_Required task_
Reproduce the rows below, from the row containing "red L-shape at" down to the last row, leaving the pictures out of your answer.

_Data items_
▼

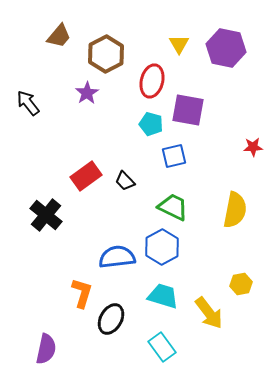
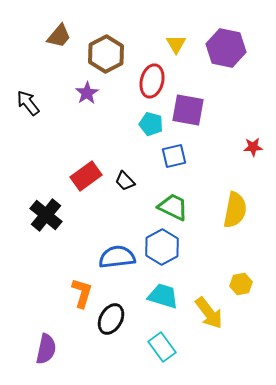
yellow triangle: moved 3 px left
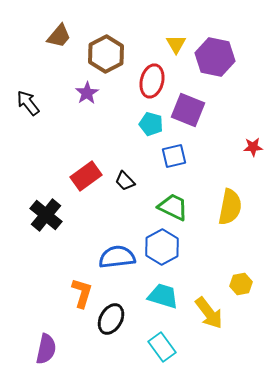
purple hexagon: moved 11 px left, 9 px down
purple square: rotated 12 degrees clockwise
yellow semicircle: moved 5 px left, 3 px up
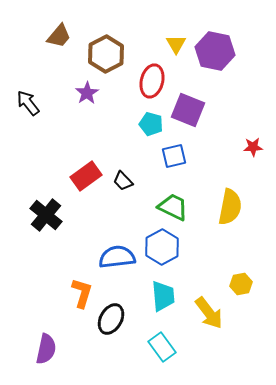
purple hexagon: moved 6 px up
black trapezoid: moved 2 px left
cyan trapezoid: rotated 68 degrees clockwise
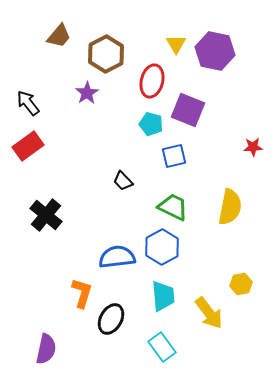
red rectangle: moved 58 px left, 30 px up
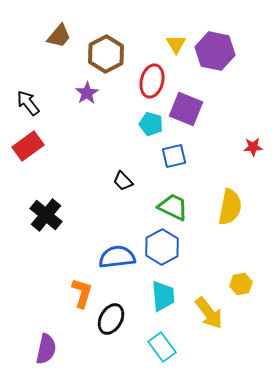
purple square: moved 2 px left, 1 px up
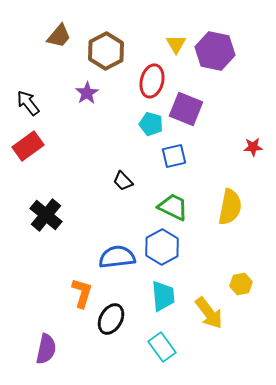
brown hexagon: moved 3 px up
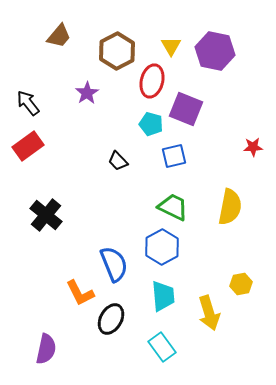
yellow triangle: moved 5 px left, 2 px down
brown hexagon: moved 11 px right
black trapezoid: moved 5 px left, 20 px up
blue semicircle: moved 3 px left, 7 px down; rotated 75 degrees clockwise
orange L-shape: moved 2 px left; rotated 136 degrees clockwise
yellow arrow: rotated 20 degrees clockwise
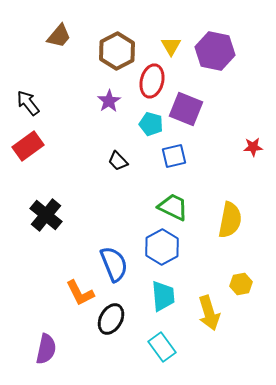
purple star: moved 22 px right, 8 px down
yellow semicircle: moved 13 px down
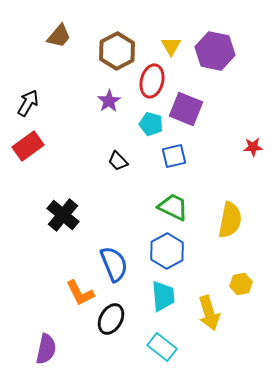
black arrow: rotated 68 degrees clockwise
black cross: moved 17 px right
blue hexagon: moved 5 px right, 4 px down
cyan rectangle: rotated 16 degrees counterclockwise
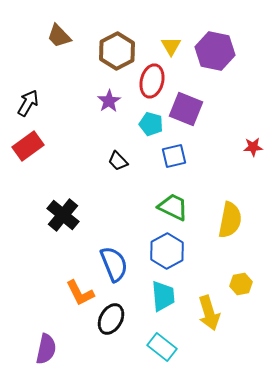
brown trapezoid: rotated 96 degrees clockwise
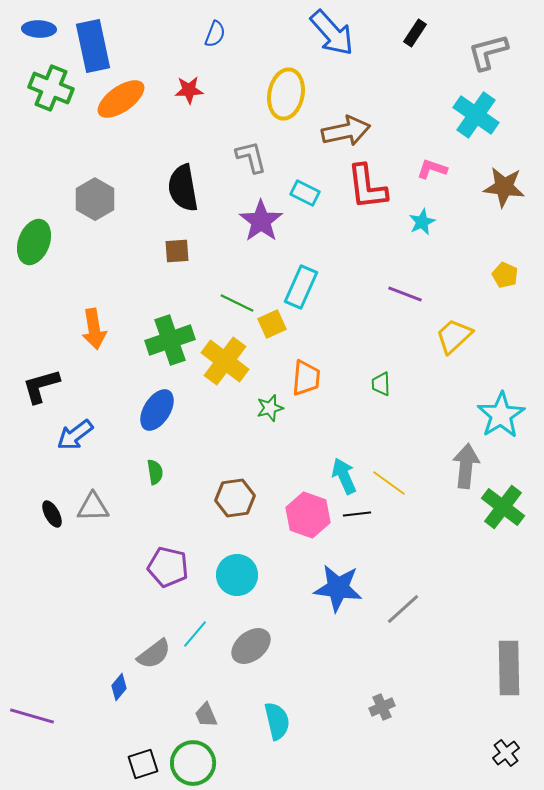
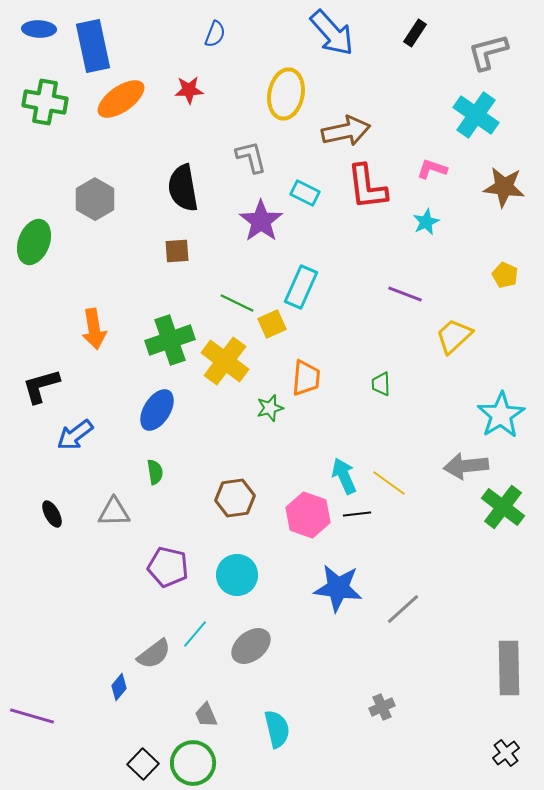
green cross at (51, 88): moved 6 px left, 14 px down; rotated 12 degrees counterclockwise
cyan star at (422, 222): moved 4 px right
gray arrow at (466, 466): rotated 102 degrees counterclockwise
gray triangle at (93, 507): moved 21 px right, 5 px down
cyan semicircle at (277, 721): moved 8 px down
black square at (143, 764): rotated 28 degrees counterclockwise
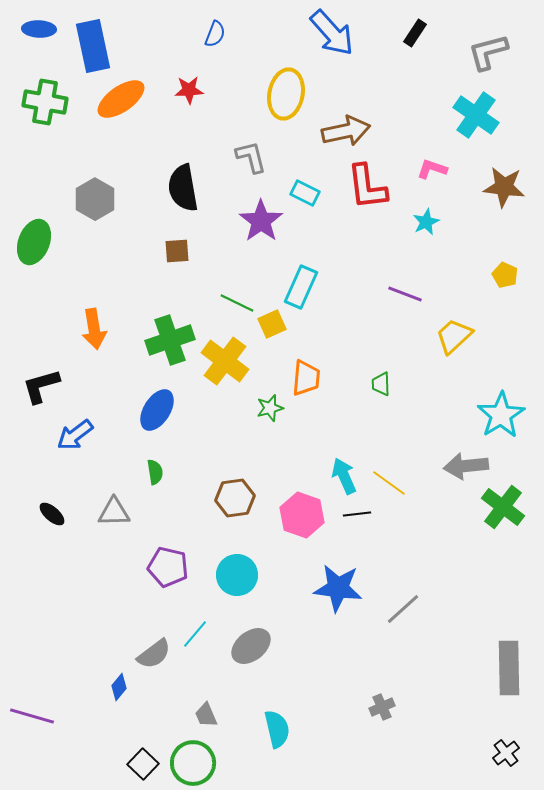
black ellipse at (52, 514): rotated 20 degrees counterclockwise
pink hexagon at (308, 515): moved 6 px left
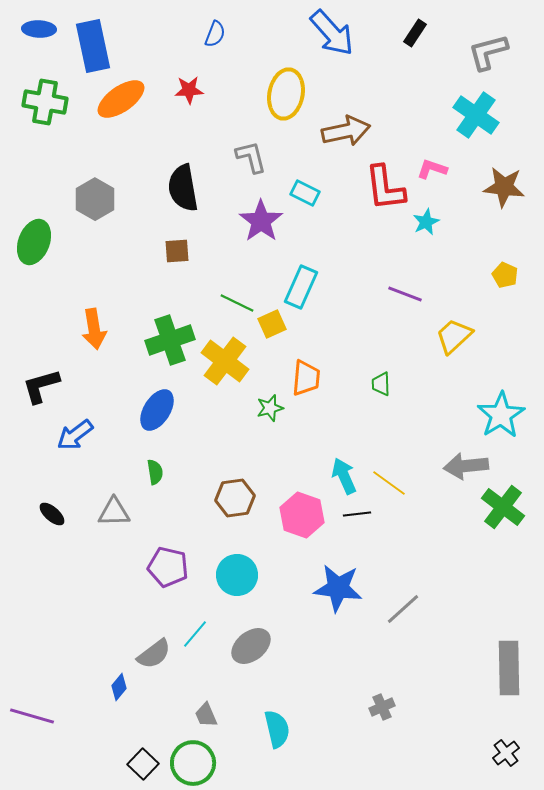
red L-shape at (367, 187): moved 18 px right, 1 px down
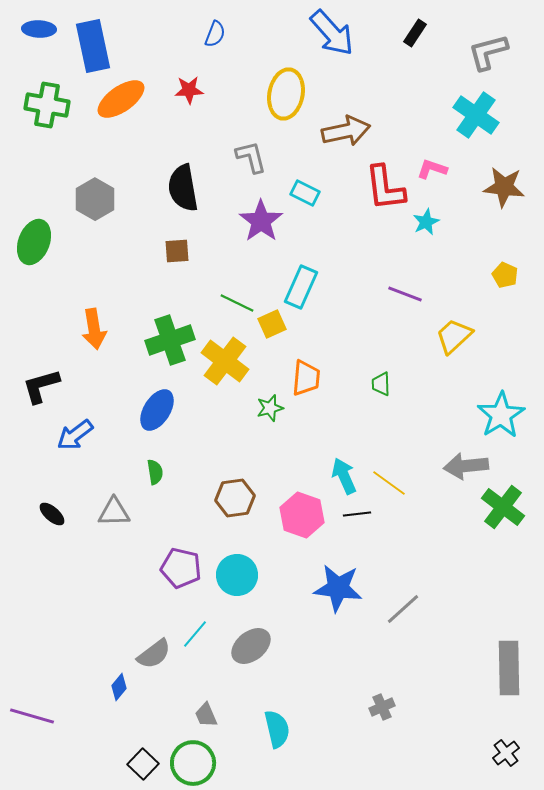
green cross at (45, 102): moved 2 px right, 3 px down
purple pentagon at (168, 567): moved 13 px right, 1 px down
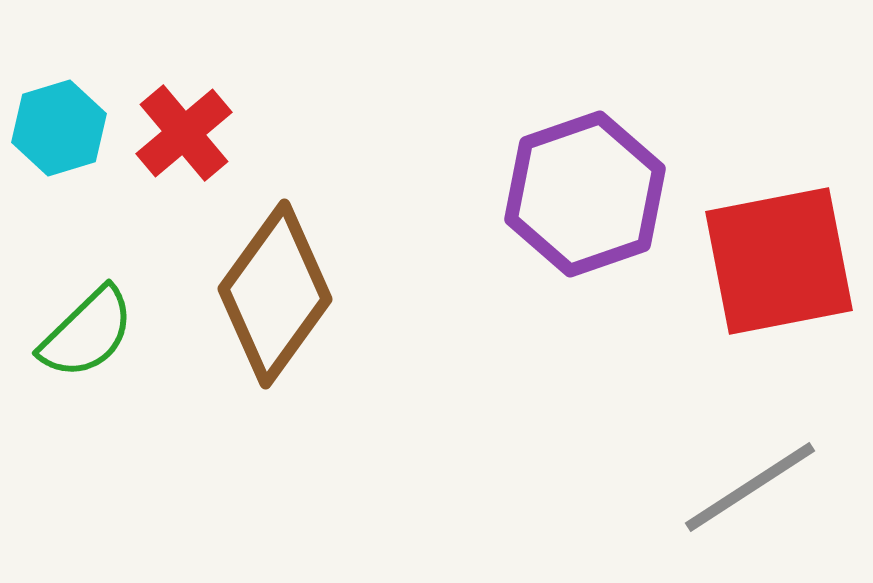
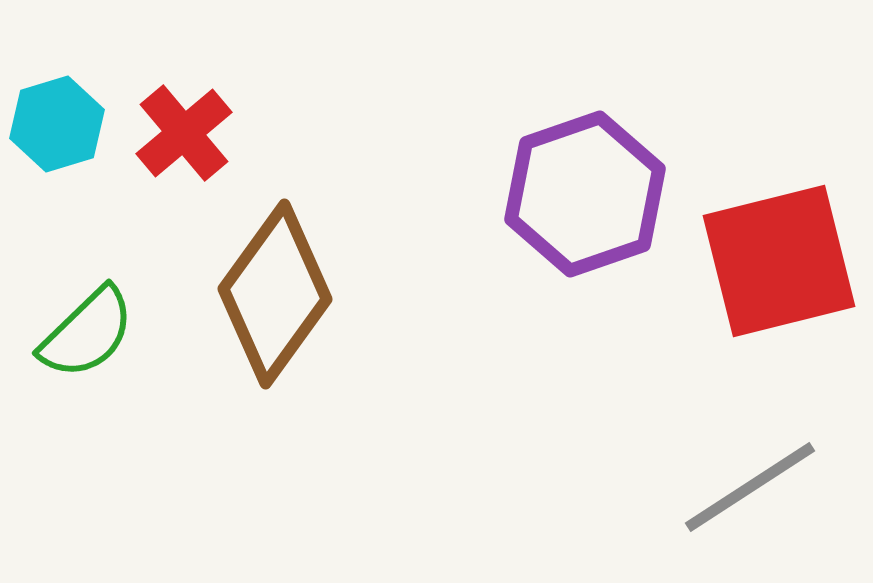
cyan hexagon: moved 2 px left, 4 px up
red square: rotated 3 degrees counterclockwise
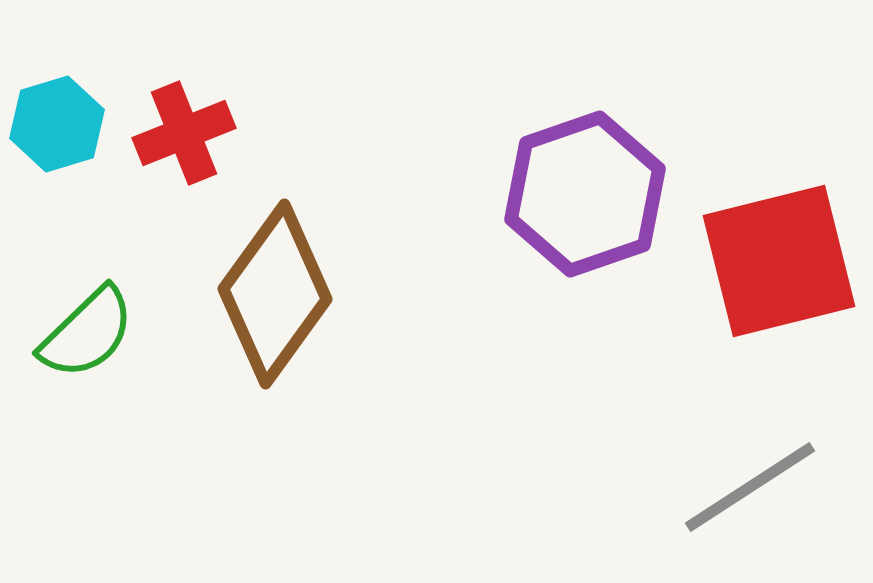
red cross: rotated 18 degrees clockwise
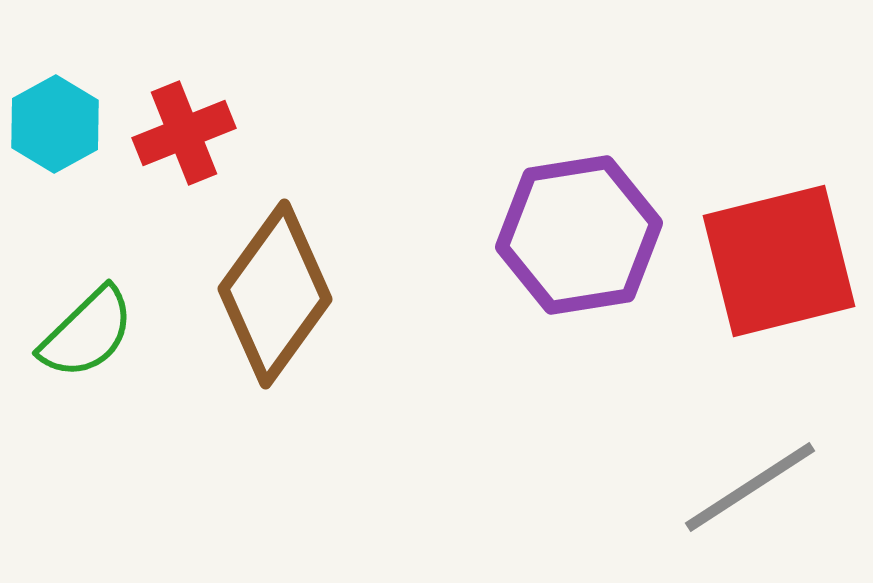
cyan hexagon: moved 2 px left; rotated 12 degrees counterclockwise
purple hexagon: moved 6 px left, 41 px down; rotated 10 degrees clockwise
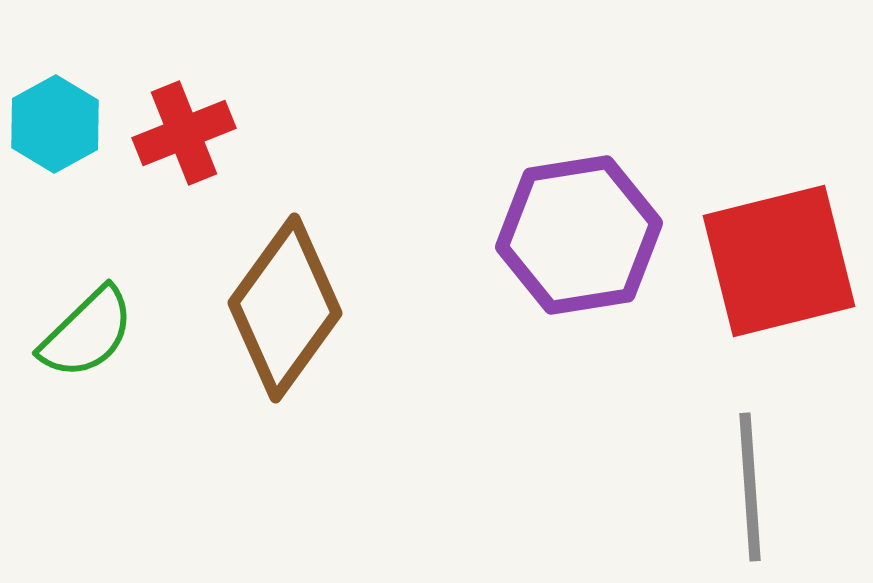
brown diamond: moved 10 px right, 14 px down
gray line: rotated 61 degrees counterclockwise
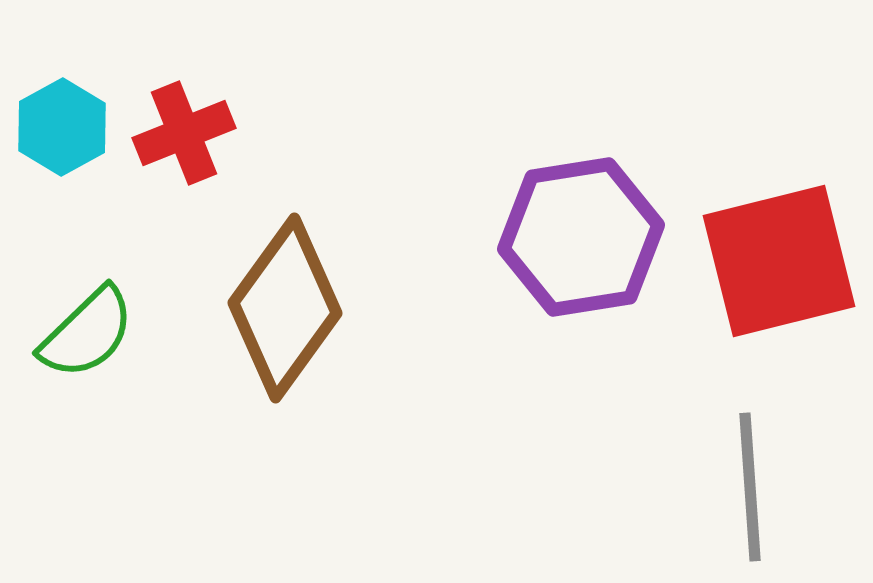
cyan hexagon: moved 7 px right, 3 px down
purple hexagon: moved 2 px right, 2 px down
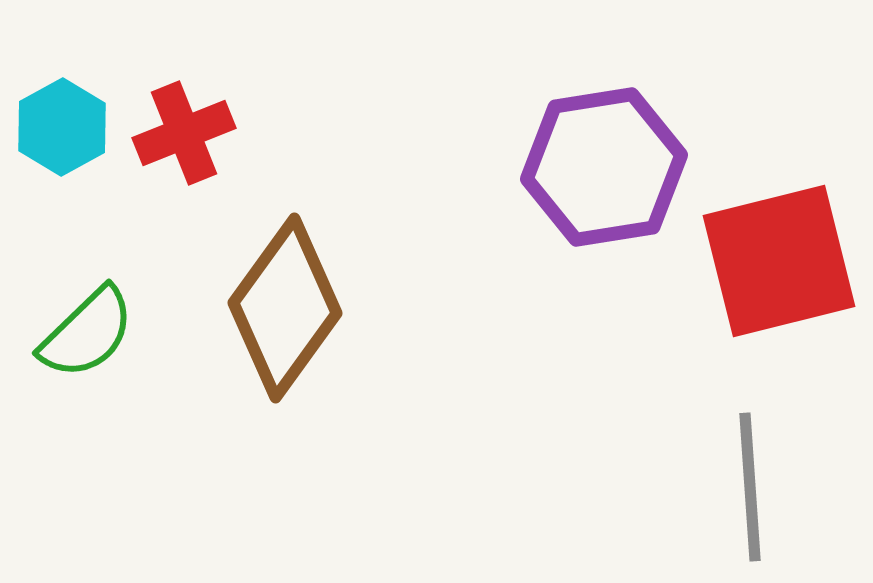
purple hexagon: moved 23 px right, 70 px up
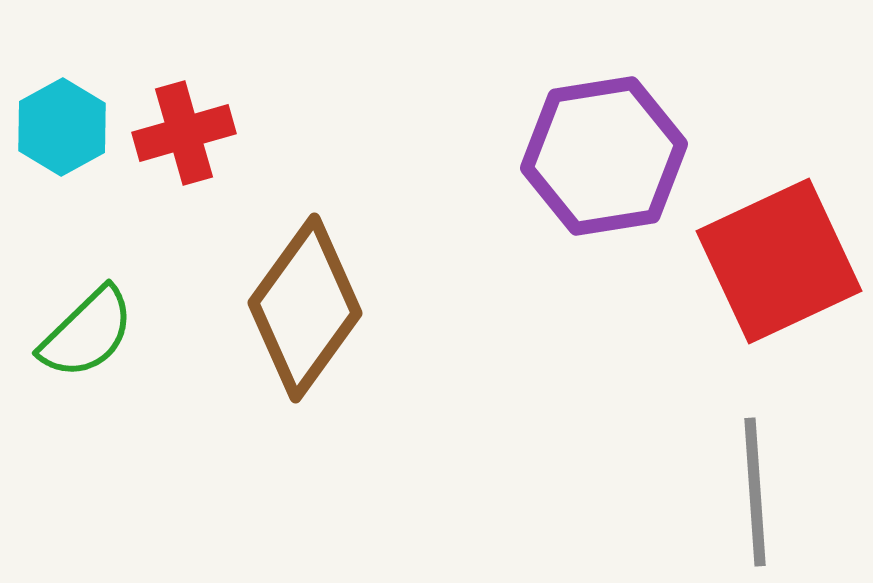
red cross: rotated 6 degrees clockwise
purple hexagon: moved 11 px up
red square: rotated 11 degrees counterclockwise
brown diamond: moved 20 px right
gray line: moved 5 px right, 5 px down
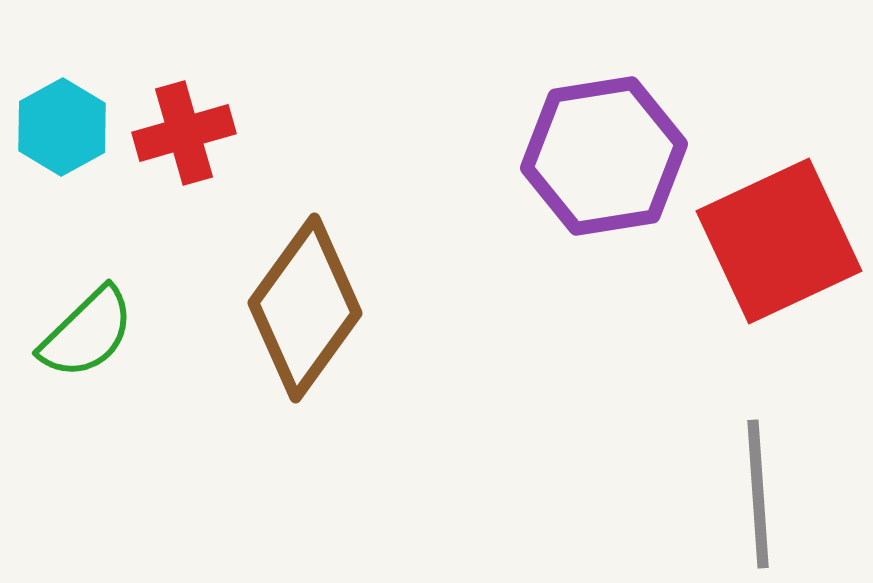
red square: moved 20 px up
gray line: moved 3 px right, 2 px down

▲

_Exercise answer_
red L-shape at (367, 187): moved 18 px right, 1 px down
green cross at (45, 102): moved 2 px right, 3 px down
purple pentagon at (168, 567): moved 13 px right, 1 px down
cyan hexagon: moved 2 px left, 4 px up
red square: rotated 3 degrees counterclockwise
red cross: rotated 18 degrees clockwise
cyan hexagon: moved 2 px left; rotated 12 degrees counterclockwise
purple hexagon: moved 6 px left, 41 px down; rotated 10 degrees clockwise
brown diamond: moved 10 px right, 14 px down
gray line: rotated 61 degrees counterclockwise
cyan hexagon: moved 7 px right, 3 px down
purple hexagon: moved 2 px right, 2 px down
purple hexagon: moved 23 px right, 70 px up
red cross: rotated 6 degrees clockwise
purple hexagon: moved 11 px up
red square: rotated 11 degrees counterclockwise
brown diamond: moved 20 px right
gray line: moved 5 px right, 5 px down
red square: moved 20 px up
gray line: moved 3 px right, 2 px down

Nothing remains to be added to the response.